- WHAT IS NEEDED
Whenever the string "RESET" turns up in a line of the data below, copy that line.

[Revision tracking records]
+++

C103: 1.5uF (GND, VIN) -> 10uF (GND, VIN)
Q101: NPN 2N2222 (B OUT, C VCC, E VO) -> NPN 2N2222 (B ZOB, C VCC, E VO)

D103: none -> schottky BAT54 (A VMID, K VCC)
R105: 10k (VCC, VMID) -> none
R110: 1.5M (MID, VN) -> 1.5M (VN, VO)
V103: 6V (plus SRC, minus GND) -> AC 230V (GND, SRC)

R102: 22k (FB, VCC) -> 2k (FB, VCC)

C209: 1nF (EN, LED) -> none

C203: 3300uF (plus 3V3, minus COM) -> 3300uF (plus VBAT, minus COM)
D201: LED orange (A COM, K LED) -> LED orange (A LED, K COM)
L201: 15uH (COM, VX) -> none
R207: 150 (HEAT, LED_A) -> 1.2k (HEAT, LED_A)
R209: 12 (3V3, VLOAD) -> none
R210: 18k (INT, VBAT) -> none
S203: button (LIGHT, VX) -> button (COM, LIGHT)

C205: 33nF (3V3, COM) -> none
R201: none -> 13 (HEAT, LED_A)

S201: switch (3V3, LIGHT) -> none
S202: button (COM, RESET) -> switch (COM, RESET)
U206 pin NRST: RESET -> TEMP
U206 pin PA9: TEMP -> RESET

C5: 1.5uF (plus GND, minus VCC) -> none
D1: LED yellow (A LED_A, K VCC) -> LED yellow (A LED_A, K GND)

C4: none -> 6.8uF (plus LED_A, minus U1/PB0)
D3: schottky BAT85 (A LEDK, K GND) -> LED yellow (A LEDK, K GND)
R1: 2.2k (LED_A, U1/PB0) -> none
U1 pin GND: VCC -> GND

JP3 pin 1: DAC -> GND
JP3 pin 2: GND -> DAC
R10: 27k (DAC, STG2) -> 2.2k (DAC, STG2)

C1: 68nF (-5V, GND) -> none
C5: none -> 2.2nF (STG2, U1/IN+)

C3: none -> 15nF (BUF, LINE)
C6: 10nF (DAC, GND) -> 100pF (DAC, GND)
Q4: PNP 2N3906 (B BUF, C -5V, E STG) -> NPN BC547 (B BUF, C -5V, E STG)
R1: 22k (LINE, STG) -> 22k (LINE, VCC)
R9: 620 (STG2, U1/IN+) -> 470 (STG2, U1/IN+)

+++

- REPLY
S202: button (COM, RESET) -> switch (COM, RESET)
U206 pin NRST: RESET -> TEMP
U206 pin PA9: TEMP -> RESET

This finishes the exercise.